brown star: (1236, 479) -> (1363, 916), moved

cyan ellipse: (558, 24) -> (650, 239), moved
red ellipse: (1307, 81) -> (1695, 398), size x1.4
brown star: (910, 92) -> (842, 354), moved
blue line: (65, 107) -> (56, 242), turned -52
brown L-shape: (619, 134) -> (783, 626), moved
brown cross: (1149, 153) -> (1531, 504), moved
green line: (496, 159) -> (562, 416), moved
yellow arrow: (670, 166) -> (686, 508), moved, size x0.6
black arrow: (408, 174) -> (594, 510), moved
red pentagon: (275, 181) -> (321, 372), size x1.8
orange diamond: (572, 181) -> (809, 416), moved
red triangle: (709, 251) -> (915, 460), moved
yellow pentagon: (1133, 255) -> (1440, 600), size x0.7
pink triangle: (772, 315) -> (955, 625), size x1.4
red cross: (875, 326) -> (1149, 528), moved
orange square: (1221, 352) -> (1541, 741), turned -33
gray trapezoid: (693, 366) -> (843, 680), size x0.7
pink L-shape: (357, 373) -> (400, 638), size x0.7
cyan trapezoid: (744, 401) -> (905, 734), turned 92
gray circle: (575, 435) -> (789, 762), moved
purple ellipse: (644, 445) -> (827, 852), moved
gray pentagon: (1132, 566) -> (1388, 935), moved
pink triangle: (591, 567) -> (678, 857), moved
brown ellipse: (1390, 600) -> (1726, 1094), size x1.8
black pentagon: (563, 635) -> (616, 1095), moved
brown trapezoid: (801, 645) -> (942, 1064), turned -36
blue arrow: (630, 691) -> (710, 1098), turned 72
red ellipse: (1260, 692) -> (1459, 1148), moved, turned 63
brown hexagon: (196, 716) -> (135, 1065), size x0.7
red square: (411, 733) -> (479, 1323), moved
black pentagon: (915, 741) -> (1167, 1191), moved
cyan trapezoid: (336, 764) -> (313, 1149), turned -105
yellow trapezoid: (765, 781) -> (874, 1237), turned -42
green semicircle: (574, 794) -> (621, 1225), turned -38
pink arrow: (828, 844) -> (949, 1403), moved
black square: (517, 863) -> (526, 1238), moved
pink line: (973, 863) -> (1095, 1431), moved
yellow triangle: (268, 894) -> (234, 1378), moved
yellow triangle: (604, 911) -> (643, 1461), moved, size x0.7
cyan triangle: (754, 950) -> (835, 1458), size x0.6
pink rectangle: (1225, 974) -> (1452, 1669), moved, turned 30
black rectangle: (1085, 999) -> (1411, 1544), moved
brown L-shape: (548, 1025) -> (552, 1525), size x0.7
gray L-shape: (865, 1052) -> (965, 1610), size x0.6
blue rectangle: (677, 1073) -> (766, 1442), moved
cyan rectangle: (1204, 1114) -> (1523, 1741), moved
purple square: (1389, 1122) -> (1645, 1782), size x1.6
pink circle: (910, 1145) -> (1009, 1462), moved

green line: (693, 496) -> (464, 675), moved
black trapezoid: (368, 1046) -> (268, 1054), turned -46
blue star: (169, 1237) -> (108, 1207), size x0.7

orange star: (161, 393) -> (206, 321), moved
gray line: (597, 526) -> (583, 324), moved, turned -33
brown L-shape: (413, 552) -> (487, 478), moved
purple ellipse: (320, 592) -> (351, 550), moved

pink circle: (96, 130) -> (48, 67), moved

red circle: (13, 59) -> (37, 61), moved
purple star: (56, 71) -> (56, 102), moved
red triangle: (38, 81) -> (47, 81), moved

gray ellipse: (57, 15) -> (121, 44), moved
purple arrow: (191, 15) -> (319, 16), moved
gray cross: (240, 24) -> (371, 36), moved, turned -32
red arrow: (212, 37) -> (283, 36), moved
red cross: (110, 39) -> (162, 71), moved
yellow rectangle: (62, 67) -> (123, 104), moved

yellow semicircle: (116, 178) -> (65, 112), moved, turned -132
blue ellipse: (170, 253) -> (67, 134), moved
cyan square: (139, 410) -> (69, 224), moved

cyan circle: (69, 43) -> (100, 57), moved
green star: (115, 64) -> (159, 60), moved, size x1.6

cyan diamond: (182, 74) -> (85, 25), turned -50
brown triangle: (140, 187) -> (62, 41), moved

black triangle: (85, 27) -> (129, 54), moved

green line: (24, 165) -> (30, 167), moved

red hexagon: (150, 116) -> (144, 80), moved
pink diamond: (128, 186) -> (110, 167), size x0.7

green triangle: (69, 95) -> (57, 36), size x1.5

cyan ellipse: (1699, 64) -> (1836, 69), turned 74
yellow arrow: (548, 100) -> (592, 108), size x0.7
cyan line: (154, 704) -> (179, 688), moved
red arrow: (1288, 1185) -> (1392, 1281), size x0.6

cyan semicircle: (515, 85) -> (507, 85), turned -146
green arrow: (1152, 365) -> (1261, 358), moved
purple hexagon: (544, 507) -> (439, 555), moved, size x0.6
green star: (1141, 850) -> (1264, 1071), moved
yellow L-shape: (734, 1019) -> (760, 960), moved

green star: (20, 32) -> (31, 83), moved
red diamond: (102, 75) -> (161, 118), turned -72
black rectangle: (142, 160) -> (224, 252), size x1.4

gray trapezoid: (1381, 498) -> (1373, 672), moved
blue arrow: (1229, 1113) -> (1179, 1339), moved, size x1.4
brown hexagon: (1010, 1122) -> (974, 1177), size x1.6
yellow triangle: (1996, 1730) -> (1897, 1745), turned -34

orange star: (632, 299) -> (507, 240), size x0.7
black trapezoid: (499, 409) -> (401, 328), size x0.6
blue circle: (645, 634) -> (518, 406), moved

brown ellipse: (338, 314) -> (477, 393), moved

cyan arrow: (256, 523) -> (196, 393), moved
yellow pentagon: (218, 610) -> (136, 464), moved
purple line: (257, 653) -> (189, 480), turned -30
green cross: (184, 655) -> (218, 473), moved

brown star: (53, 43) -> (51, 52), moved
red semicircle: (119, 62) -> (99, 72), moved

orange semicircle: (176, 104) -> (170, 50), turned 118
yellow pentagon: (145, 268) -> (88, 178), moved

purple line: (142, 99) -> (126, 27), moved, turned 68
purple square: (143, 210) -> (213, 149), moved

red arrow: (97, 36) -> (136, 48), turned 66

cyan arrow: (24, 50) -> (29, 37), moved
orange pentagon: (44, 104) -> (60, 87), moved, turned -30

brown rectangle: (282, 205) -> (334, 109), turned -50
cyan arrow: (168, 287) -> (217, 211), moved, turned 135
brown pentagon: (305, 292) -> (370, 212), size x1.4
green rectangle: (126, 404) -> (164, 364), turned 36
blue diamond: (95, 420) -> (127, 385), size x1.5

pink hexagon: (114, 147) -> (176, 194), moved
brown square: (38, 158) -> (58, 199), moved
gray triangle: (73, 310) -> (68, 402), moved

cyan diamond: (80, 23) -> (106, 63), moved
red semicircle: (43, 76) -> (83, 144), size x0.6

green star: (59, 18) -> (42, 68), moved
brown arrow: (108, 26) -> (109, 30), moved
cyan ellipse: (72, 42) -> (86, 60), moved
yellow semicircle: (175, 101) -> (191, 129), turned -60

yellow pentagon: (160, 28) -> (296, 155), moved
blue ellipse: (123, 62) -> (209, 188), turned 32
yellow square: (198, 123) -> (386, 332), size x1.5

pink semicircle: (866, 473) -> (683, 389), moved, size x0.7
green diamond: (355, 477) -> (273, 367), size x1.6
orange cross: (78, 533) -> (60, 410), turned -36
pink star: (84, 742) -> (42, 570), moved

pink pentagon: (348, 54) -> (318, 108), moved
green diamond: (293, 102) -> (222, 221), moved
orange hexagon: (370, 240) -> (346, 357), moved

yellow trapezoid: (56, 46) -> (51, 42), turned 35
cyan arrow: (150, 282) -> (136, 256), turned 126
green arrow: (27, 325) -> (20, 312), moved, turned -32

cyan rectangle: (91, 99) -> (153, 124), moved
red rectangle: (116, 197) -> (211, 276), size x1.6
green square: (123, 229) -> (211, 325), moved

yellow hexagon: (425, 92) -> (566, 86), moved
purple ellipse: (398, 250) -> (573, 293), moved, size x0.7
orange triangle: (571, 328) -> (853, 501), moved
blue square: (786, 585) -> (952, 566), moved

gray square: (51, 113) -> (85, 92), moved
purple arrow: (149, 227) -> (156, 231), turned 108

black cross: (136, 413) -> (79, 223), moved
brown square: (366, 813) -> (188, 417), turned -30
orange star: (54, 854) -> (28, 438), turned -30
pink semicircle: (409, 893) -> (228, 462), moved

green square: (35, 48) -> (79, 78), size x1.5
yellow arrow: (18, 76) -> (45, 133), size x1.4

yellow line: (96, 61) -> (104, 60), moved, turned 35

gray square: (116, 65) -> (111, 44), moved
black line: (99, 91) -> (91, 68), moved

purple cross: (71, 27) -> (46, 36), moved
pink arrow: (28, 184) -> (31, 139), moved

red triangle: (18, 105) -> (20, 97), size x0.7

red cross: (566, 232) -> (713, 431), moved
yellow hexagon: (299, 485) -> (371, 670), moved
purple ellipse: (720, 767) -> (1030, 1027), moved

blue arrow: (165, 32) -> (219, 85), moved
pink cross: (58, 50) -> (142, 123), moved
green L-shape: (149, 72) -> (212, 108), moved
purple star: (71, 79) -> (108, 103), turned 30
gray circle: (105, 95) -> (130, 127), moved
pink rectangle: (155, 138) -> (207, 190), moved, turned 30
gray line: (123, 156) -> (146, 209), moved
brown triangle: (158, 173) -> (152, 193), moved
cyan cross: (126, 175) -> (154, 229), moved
- - -
## REQUIREMENT
Whenever a line of the material holds the word "blue", copy it out.

## REPLY TO THE TASK
blue line: (65, 107) -> (56, 242), turned -52
blue arrow: (630, 691) -> (710, 1098), turned 72
blue rectangle: (677, 1073) -> (766, 1442), moved
blue star: (169, 1237) -> (108, 1207), size x0.7
blue ellipse: (170, 253) -> (67, 134), moved
blue arrow: (1229, 1113) -> (1179, 1339), moved, size x1.4
blue circle: (645, 634) -> (518, 406), moved
blue diamond: (95, 420) -> (127, 385), size x1.5
blue ellipse: (123, 62) -> (209, 188), turned 32
blue square: (786, 585) -> (952, 566), moved
blue arrow: (165, 32) -> (219, 85), moved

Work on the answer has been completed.